Task to carry out:
Please transcribe every record below exactly as it appears.

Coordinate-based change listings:
____

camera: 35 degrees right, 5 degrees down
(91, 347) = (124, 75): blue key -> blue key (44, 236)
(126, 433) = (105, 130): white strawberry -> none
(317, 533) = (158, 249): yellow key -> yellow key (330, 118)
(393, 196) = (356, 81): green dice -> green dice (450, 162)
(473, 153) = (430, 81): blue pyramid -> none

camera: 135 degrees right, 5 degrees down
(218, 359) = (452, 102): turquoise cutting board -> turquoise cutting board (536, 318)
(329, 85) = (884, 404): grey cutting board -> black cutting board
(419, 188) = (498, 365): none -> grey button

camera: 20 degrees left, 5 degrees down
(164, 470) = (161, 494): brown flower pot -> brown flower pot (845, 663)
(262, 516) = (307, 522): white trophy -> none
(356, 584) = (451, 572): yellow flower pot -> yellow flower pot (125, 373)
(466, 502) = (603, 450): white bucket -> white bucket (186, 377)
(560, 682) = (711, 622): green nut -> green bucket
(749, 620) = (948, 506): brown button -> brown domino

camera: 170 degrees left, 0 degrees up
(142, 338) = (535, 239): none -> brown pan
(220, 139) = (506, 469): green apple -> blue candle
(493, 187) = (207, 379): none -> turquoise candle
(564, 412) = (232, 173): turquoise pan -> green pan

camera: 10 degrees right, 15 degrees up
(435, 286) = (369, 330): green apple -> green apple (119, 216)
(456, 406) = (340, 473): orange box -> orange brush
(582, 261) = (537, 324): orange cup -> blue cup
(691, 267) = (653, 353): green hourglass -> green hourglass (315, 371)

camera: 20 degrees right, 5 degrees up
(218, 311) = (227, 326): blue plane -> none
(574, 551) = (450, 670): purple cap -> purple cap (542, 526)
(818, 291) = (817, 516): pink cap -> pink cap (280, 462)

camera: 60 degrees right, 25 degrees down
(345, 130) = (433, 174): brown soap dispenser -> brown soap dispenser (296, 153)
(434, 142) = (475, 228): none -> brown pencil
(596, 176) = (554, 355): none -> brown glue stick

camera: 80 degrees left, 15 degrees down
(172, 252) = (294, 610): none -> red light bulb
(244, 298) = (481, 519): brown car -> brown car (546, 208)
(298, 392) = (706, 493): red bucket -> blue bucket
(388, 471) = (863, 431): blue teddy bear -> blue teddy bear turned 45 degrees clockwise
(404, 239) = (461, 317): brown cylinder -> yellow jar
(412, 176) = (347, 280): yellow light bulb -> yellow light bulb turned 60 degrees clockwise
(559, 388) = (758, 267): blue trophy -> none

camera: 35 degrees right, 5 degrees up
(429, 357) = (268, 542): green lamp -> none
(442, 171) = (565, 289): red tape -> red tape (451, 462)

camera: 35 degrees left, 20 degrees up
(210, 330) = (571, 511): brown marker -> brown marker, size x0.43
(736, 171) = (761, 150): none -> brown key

____

Exercise answer:
camera: 35 degrees right, 5 degrees down
(91, 347) = (124, 75): blue key -> blue key (44, 236)
(126, 433) = (105, 130): white strawberry -> none
(317, 533) = (158, 249): yellow key -> yellow key (330, 118)
(393, 196) = (356, 81): green dice -> green dice (450, 162)
(473, 153) = (430, 81): blue pyramid -> none

camera: 135 degrees right, 5 degrees down
(218, 359) = (452, 102): turquoise cutting board -> turquoise cutting board (536, 318)
(329, 85) = (884, 404): grey cutting board -> black cutting board
(419, 188) = (498, 365): none -> grey button

camera: 20 degrees left, 5 degrees down
(164, 470) = (161, 494): brown flower pot -> brown flower pot (845, 663)
(262, 516) = (307, 522): white trophy -> none
(356, 584) = (451, 572): yellow flower pot -> yellow flower pot (125, 373)
(466, 502) = (603, 450): white bucket -> white bucket (186, 377)
(560, 682) = (711, 622): green nut -> green bucket
(749, 620) = (948, 506): brown button -> brown domino

camera: 170 degrees left, 0 degrees up
(142, 338) = (535, 239): none -> brown pan
(220, 139) = (506, 469): green apple -> blue candle
(493, 187) = (207, 379): none -> turquoise candle
(564, 412) = (232, 173): turquoise pan -> green pan

camera: 10 degrees right, 15 degrees up
(435, 286) = (369, 330): green apple -> green apple (119, 216)
(456, 406) = (340, 473): orange box -> orange brush
(582, 261) = (537, 324): orange cup -> blue cup
(691, 267) = (653, 353): green hourglass -> green hourglass (315, 371)

camera: 20 degrees right, 5 degrees up
(218, 311) = (227, 326): blue plane -> none
(574, 551) = (450, 670): purple cap -> purple cap (542, 526)
(818, 291) = (817, 516): pink cap -> pink cap (280, 462)

camera: 60 degrees right, 25 degrees down
(345, 130) = (433, 174): brown soap dispenser -> brown soap dispenser (296, 153)
(434, 142) = (475, 228): none -> brown pencil
(596, 176) = (554, 355): none -> brown glue stick

camera: 80 degrees left, 15 degrees down
(172, 252) = (294, 610): none -> red light bulb
(244, 298) = (481, 519): brown car -> brown car (546, 208)
(298, 392) = (706, 493): red bucket -> blue bucket
(388, 471) = (863, 431): blue teddy bear -> blue teddy bear turned 45 degrees clockwise
(404, 239) = (461, 317): brown cylinder -> yellow jar
(412, 176) = (347, 280): yellow light bulb -> yellow light bulb turned 60 degrees clockwise
(559, 388) = (758, 267): blue trophy -> none

camera: 35 degrees right, 5 degrees up
(429, 357) = (268, 542): green lamp -> none
(442, 171) = (565, 289): red tape -> red tape (451, 462)

camera: 35 degrees left, 20 degrees up
(210, 330) = (571, 511): brown marker -> brown marker, size x0.43
(736, 171) = (761, 150): none -> brown key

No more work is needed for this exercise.